Task details |
Please transcribe the data below exactly. Leave the pictures out.
[Dataset content — start]
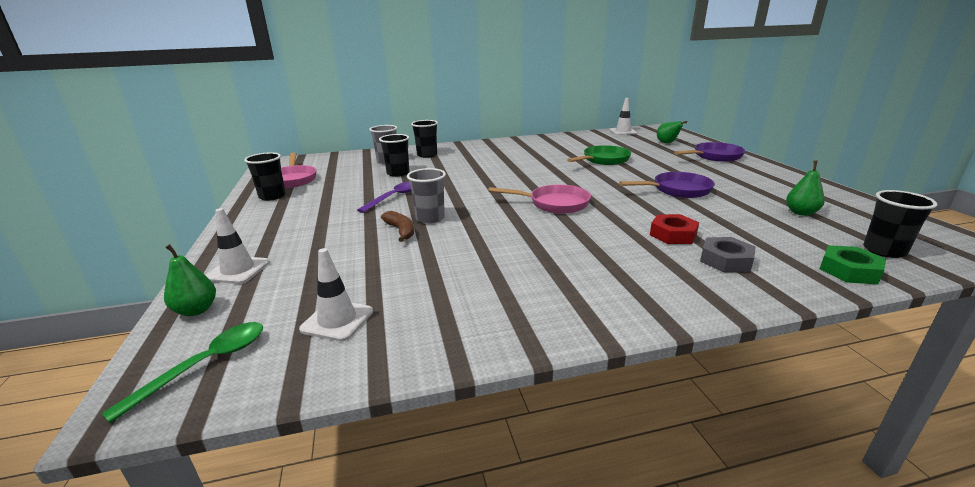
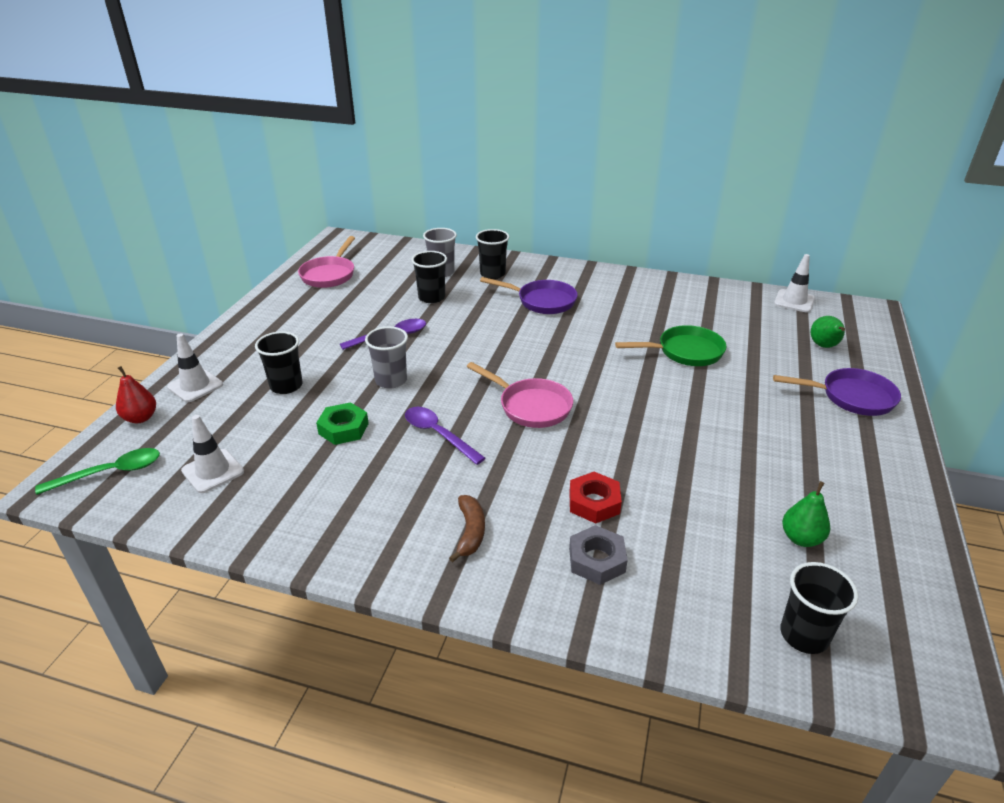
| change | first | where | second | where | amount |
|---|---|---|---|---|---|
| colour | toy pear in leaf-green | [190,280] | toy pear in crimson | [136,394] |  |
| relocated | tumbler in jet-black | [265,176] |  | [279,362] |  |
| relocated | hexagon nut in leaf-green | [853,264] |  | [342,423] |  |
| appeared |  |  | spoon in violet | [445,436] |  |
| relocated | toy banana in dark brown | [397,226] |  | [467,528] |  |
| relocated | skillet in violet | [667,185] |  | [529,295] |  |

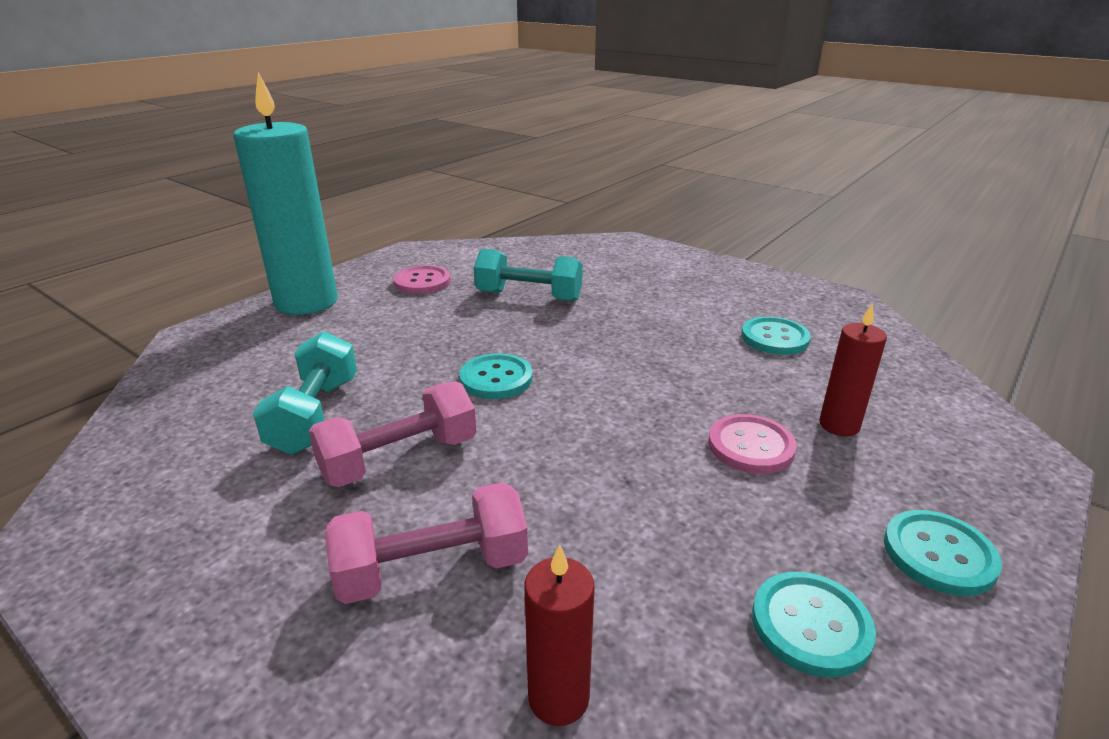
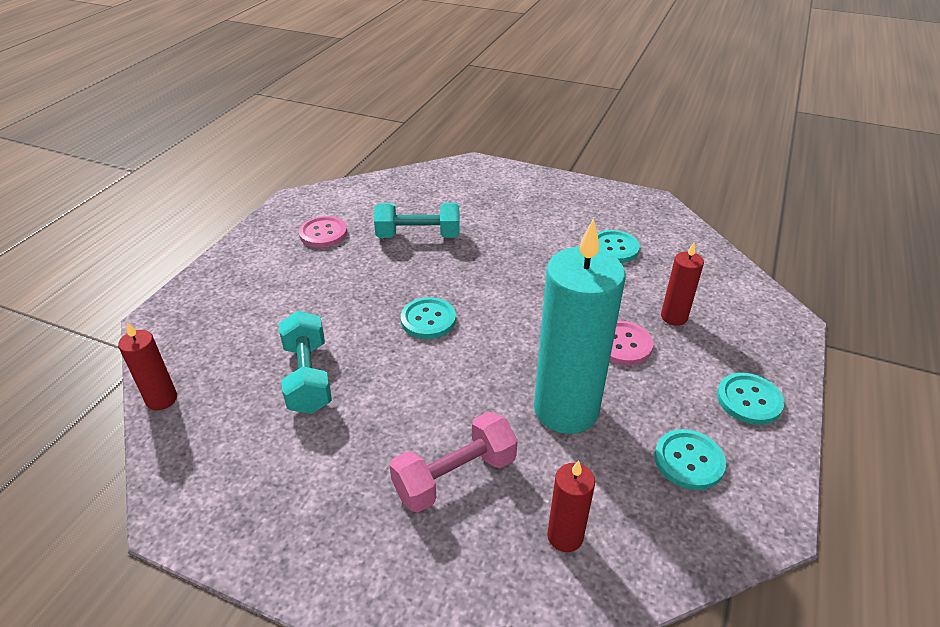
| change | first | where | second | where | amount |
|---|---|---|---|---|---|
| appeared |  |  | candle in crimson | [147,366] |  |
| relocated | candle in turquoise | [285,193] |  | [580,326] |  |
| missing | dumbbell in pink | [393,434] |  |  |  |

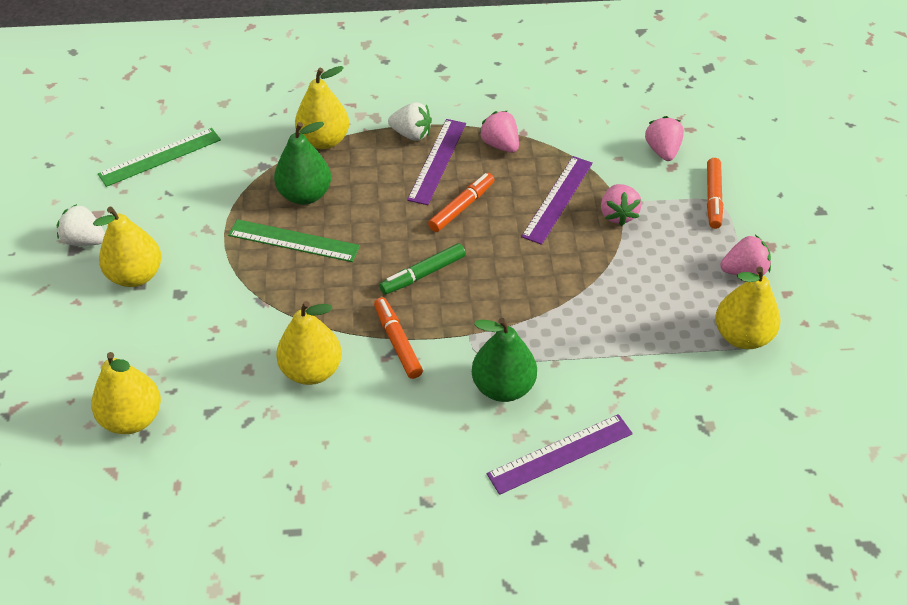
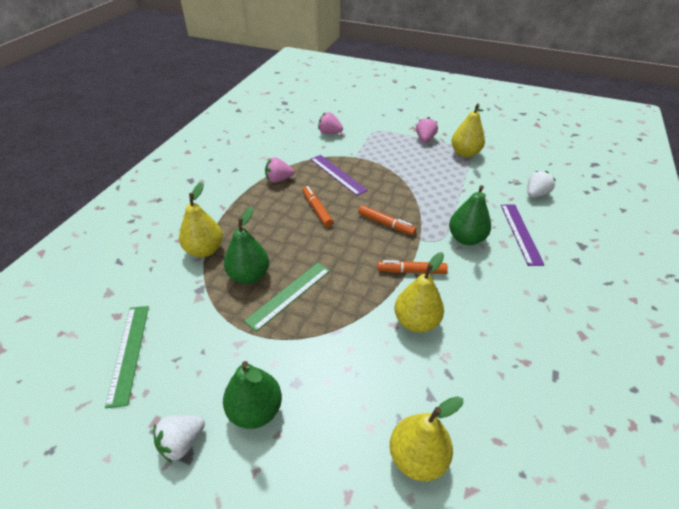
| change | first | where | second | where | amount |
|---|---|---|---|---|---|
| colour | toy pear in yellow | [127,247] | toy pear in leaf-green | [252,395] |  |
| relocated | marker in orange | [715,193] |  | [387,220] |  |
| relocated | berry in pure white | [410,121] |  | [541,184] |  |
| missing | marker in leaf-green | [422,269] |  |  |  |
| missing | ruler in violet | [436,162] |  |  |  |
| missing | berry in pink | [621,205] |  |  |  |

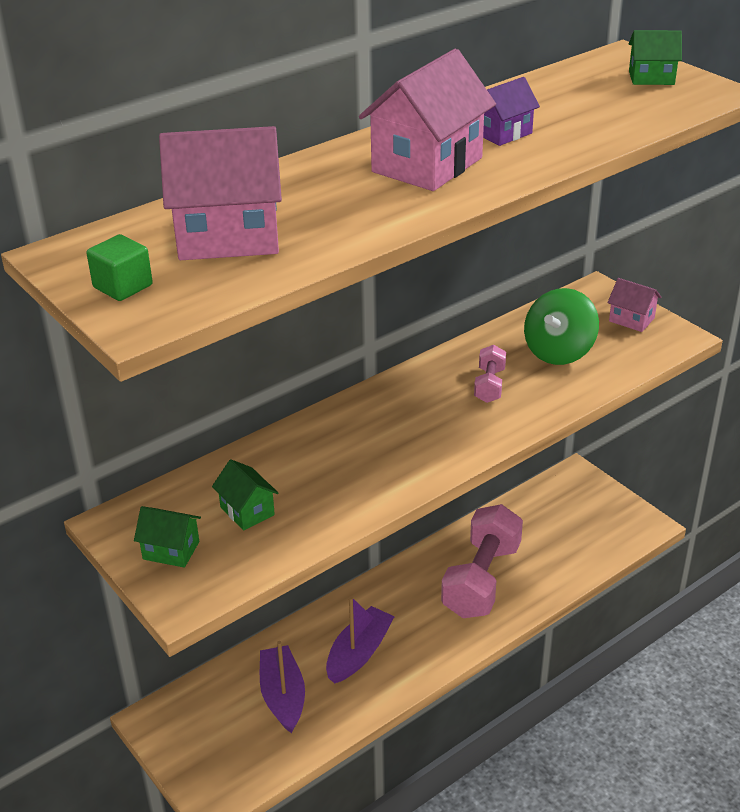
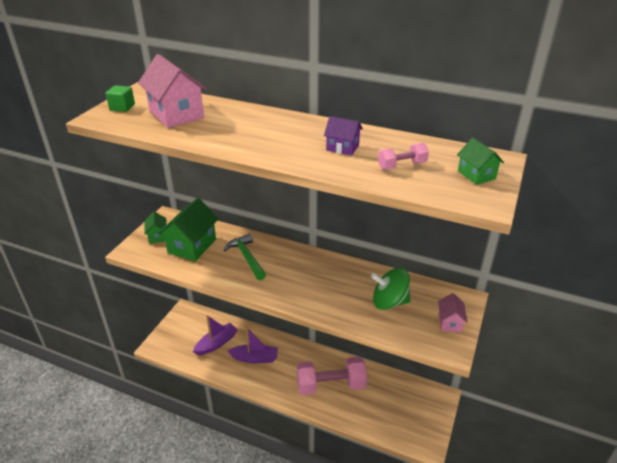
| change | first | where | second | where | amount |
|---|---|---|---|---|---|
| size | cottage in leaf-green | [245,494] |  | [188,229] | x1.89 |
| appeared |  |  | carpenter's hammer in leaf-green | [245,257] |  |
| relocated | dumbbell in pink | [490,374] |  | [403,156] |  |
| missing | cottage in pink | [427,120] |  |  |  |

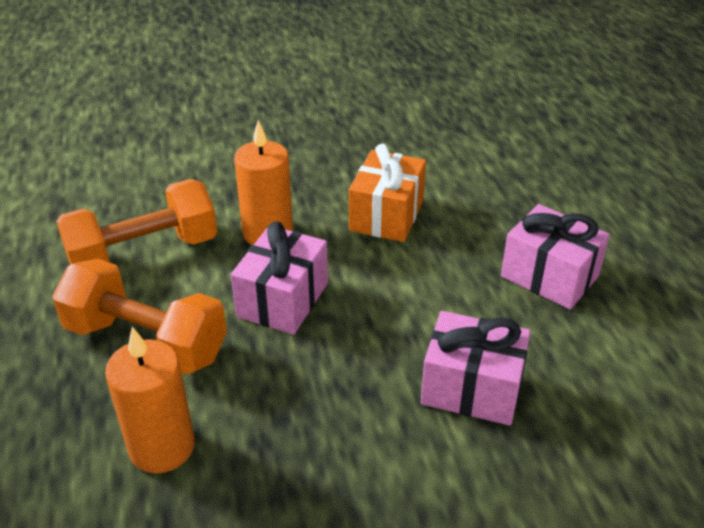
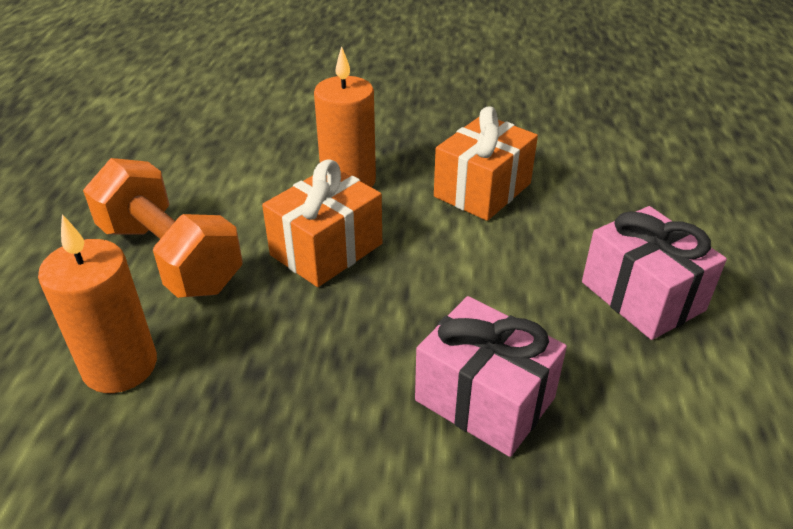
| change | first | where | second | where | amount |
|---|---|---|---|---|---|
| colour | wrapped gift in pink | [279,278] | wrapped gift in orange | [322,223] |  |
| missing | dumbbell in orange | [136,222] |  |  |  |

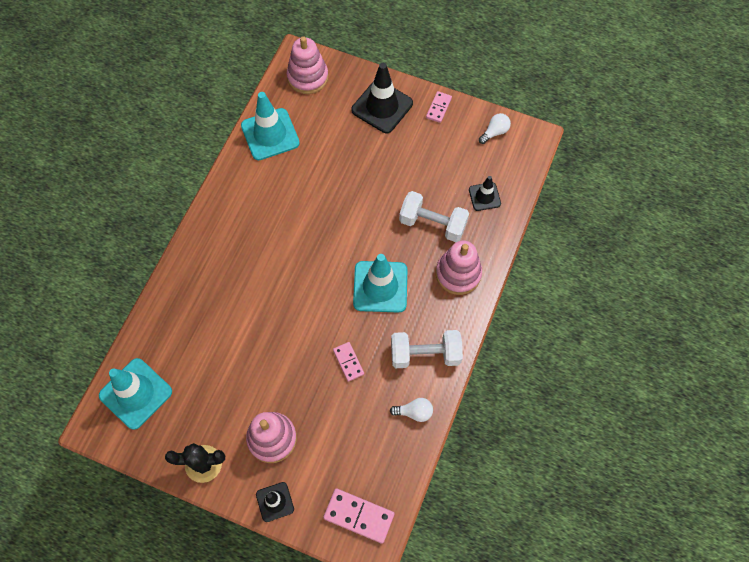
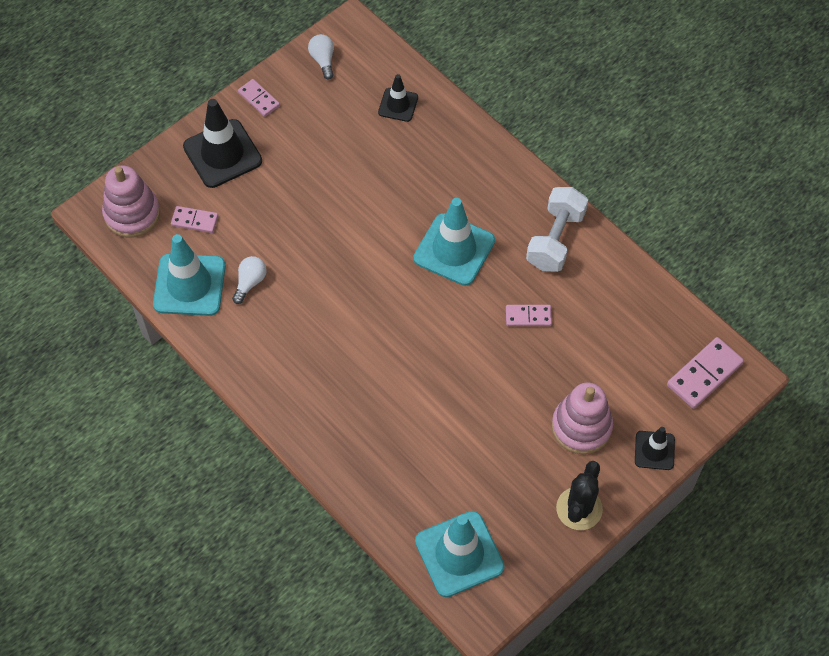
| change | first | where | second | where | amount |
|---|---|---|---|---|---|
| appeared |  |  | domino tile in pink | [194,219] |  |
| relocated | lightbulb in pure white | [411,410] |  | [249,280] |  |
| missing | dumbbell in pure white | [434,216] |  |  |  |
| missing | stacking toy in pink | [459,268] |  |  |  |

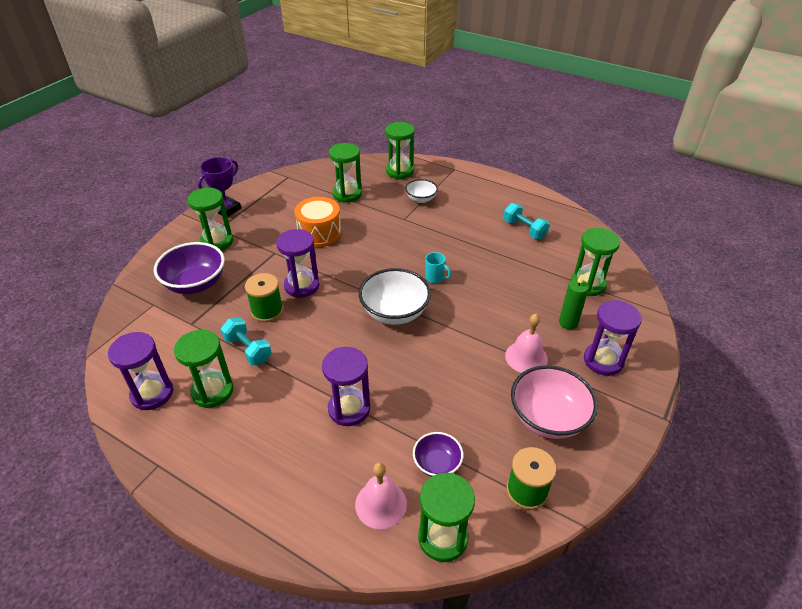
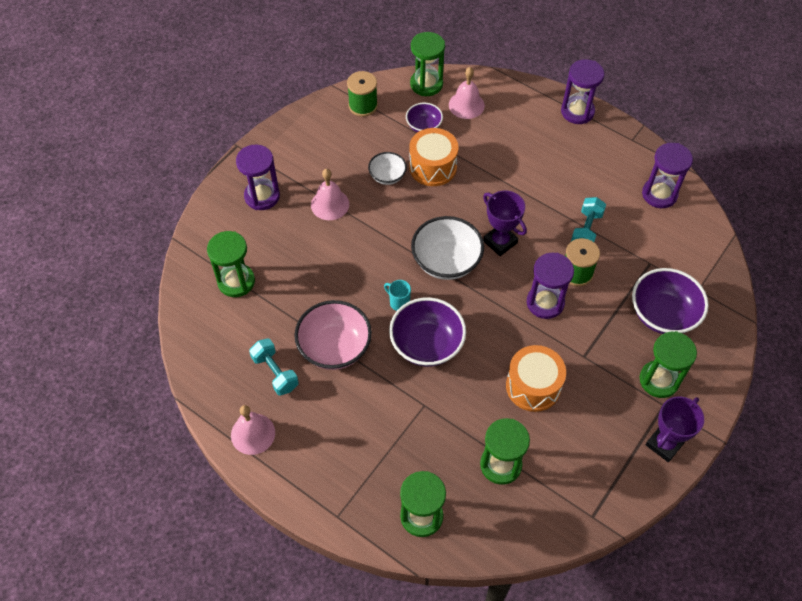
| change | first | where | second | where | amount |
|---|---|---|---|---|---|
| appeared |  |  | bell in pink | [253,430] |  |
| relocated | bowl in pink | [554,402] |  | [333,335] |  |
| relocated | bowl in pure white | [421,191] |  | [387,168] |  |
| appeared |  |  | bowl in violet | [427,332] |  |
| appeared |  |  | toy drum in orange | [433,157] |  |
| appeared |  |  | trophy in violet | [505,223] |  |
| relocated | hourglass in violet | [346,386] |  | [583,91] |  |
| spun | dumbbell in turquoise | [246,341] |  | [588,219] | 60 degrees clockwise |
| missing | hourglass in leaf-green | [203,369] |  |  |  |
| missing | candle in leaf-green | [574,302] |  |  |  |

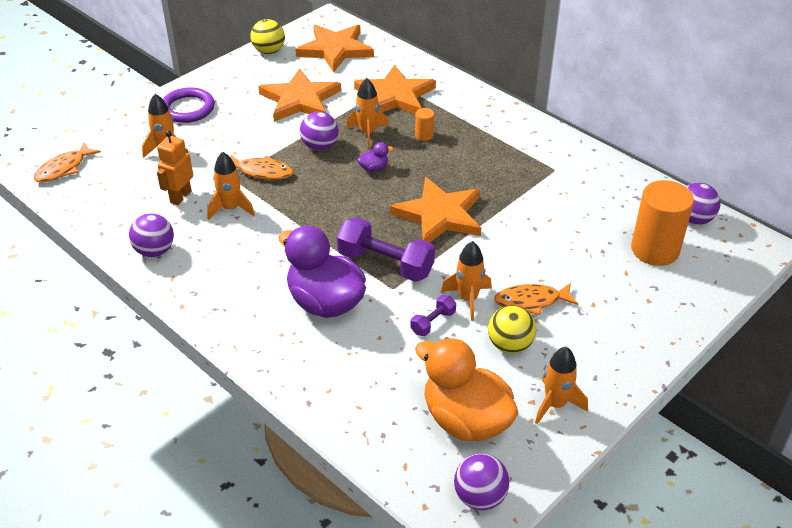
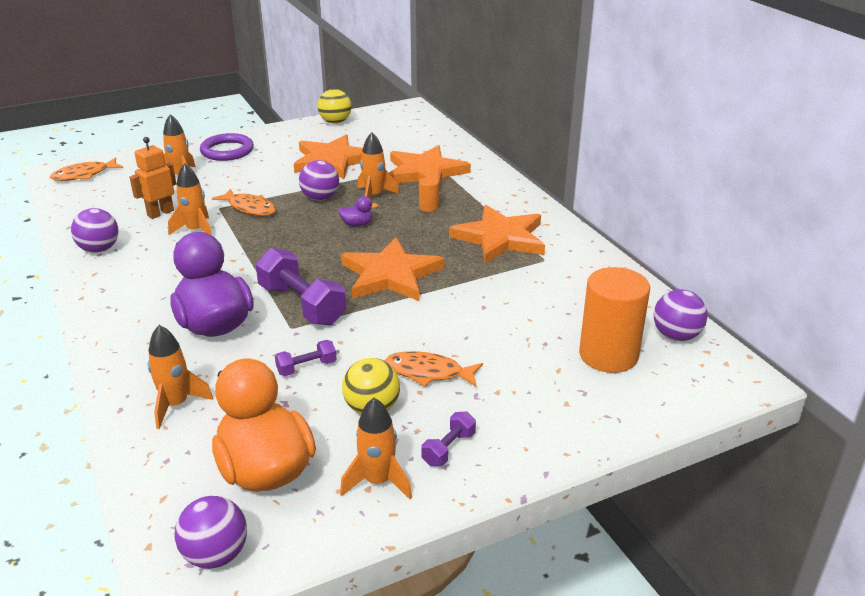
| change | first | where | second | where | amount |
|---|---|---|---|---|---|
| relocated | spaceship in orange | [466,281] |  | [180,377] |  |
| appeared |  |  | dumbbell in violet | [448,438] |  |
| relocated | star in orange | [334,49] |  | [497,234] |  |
[Dataset content — finish]
Written reply |
| change | first | where | second | where | amount |
|---|---|---|---|---|---|
| colour | toy pear in leaf-green | [190,280] | toy pear in crimson | [136,394] |  |
| relocated | tumbler in jet-black | [265,176] |  | [279,362] |  |
| relocated | hexagon nut in leaf-green | [853,264] |  | [342,423] |  |
| appeared |  |  | spoon in violet | [445,436] |  |
| relocated | toy banana in dark brown | [397,226] |  | [467,528] |  |
| relocated | skillet in violet | [667,185] |  | [529,295] |  |

| change | first | where | second | where | amount |
|---|---|---|---|---|---|
| appeared |  |  | candle in crimson | [147,366] |  |
| relocated | candle in turquoise | [285,193] |  | [580,326] |  |
| missing | dumbbell in pink | [393,434] |  |  |  |

| change | first | where | second | where | amount |
|---|---|---|---|---|---|
| colour | toy pear in yellow | [127,247] | toy pear in leaf-green | [252,395] |  |
| relocated | marker in orange | [715,193] |  | [387,220] |  |
| relocated | berry in pure white | [410,121] |  | [541,184] |  |
| missing | marker in leaf-green | [422,269] |  |  |  |
| missing | ruler in violet | [436,162] |  |  |  |
| missing | berry in pink | [621,205] |  |  |  |

| change | first | where | second | where | amount |
|---|---|---|---|---|---|
| size | cottage in leaf-green | [245,494] |  | [188,229] | x1.89 |
| appeared |  |  | carpenter's hammer in leaf-green | [245,257] |  |
| relocated | dumbbell in pink | [490,374] |  | [403,156] |  |
| missing | cottage in pink | [427,120] |  |  |  |

| change | first | where | second | where | amount |
|---|---|---|---|---|---|
| colour | wrapped gift in pink | [279,278] | wrapped gift in orange | [322,223] |  |
| missing | dumbbell in orange | [136,222] |  |  |  |

| change | first | where | second | where | amount |
|---|---|---|---|---|---|
| appeared |  |  | domino tile in pink | [194,219] |  |
| relocated | lightbulb in pure white | [411,410] |  | [249,280] |  |
| missing | dumbbell in pure white | [434,216] |  |  |  |
| missing | stacking toy in pink | [459,268] |  |  |  |

| change | first | where | second | where | amount |
|---|---|---|---|---|---|
| appeared |  |  | bell in pink | [253,430] |  |
| relocated | bowl in pink | [554,402] |  | [333,335] |  |
| relocated | bowl in pure white | [421,191] |  | [387,168] |  |
| appeared |  |  | bowl in violet | [427,332] |  |
| appeared |  |  | toy drum in orange | [433,157] |  |
| appeared |  |  | trophy in violet | [505,223] |  |
| relocated | hourglass in violet | [346,386] |  | [583,91] |  |
| spun | dumbbell in turquoise | [246,341] |  | [588,219] | 60 degrees clockwise |
| missing | hourglass in leaf-green | [203,369] |  |  |  |
| missing | candle in leaf-green | [574,302] |  |  |  |

| change | first | where | second | where | amount |
|---|---|---|---|---|---|
| relocated | spaceship in orange | [466,281] |  | [180,377] |  |
| appeared |  |  | dumbbell in violet | [448,438] |  |
| relocated | star in orange | [334,49] |  | [497,234] |  |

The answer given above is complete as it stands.